◆ **What is required**:
Restate each record below word for word, skipping images.

◆ **Supplied information**:
"""
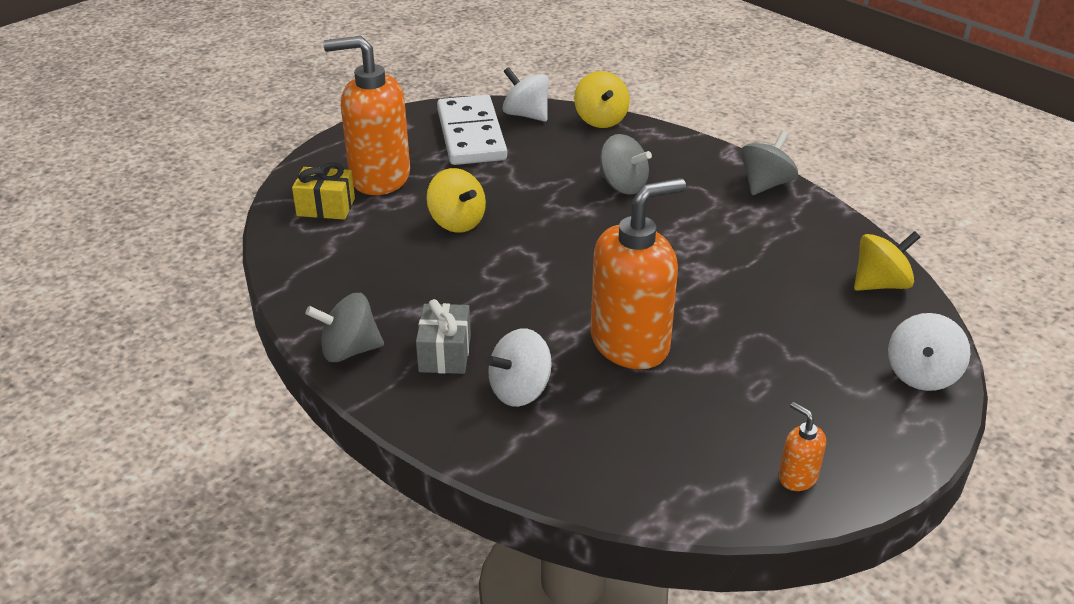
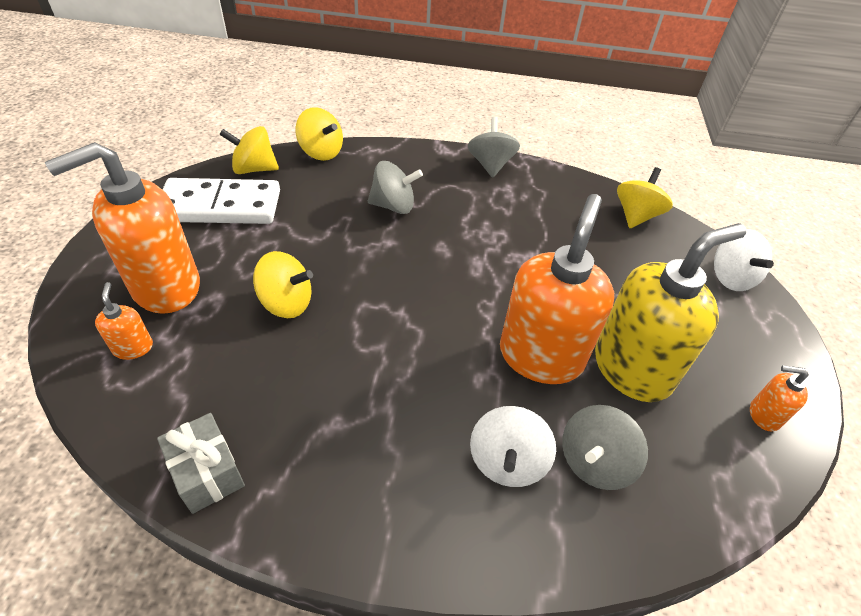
camera: 40 degrees left, 10 degrees up
(326, 207) = (133, 348): yellow gift -> orange soap dispenser
(349, 350) = (308, 518): grey spinning top -> grey spinning top (594, 462)
(445, 353) = (405, 461): grey gift -> grey gift (207, 472)
(471, 135) = (220, 206): white domino -> white domino turned 45 degrees counterclockwise
(526, 115) = (254, 169): white spinning top -> yellow spinning top
(707, 389) = (632, 369): none -> yellow soap dispenser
"""
◆ **Answer for the task**:
camera: 40 degrees left, 10 degrees up
(326, 207) = (133, 348): yellow gift -> orange soap dispenser
(349, 350) = (308, 518): grey spinning top -> grey spinning top (594, 462)
(445, 353) = (405, 461): grey gift -> grey gift (207, 472)
(471, 135) = (220, 206): white domino -> white domino turned 45 degrees counterclockwise
(526, 115) = (254, 169): white spinning top -> yellow spinning top
(707, 389) = (632, 369): none -> yellow soap dispenser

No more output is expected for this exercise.